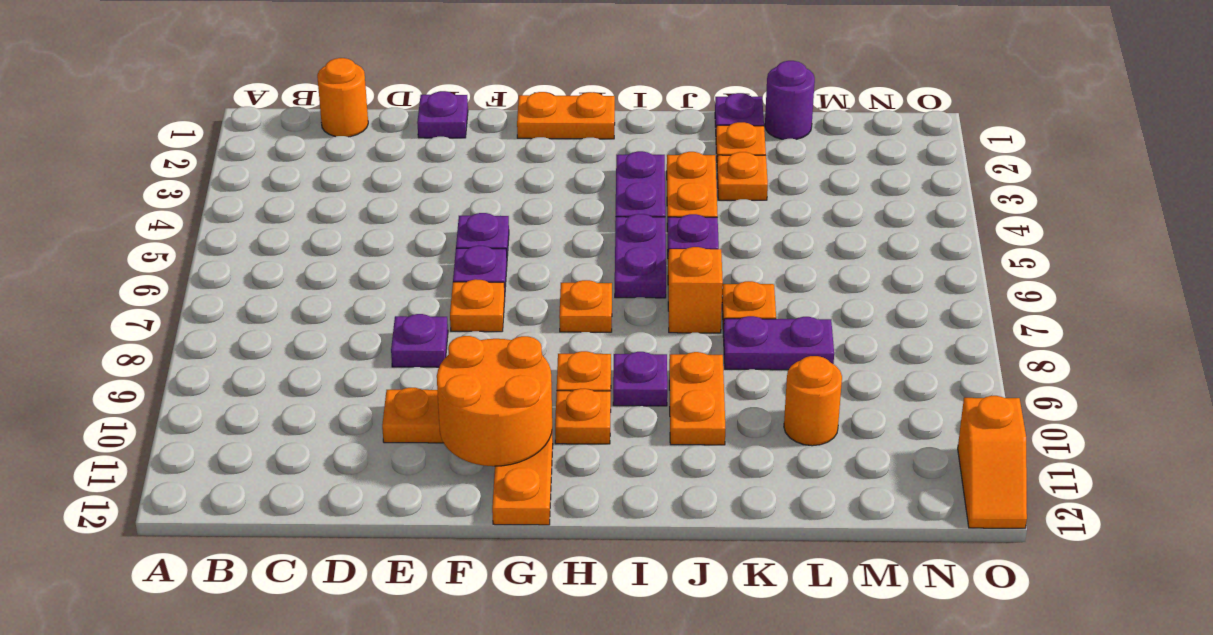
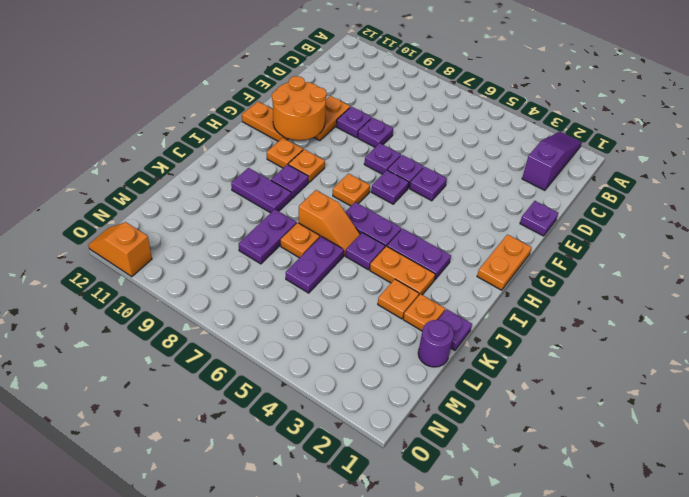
none -> purple slope A2:C2 level 1 top C
orange round brick C1 level 1 -> none
none -> purple plate E9 level 1
orange plate F7 level 1 -> purple plate F7 level 1
none -> purple plate G6 level 1
orange plate J9:J10 level 1 -> purple plate J9:J10 level 1
none -> purple plate K6:L6 level 1
orange round brick L10 level 1 -> none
########################################
> Exercise details: Report all lines of the data that include the word "brick".

> Answer box:
orange round brick C1 level 1 -> none
orange round brick L10 level 1 -> none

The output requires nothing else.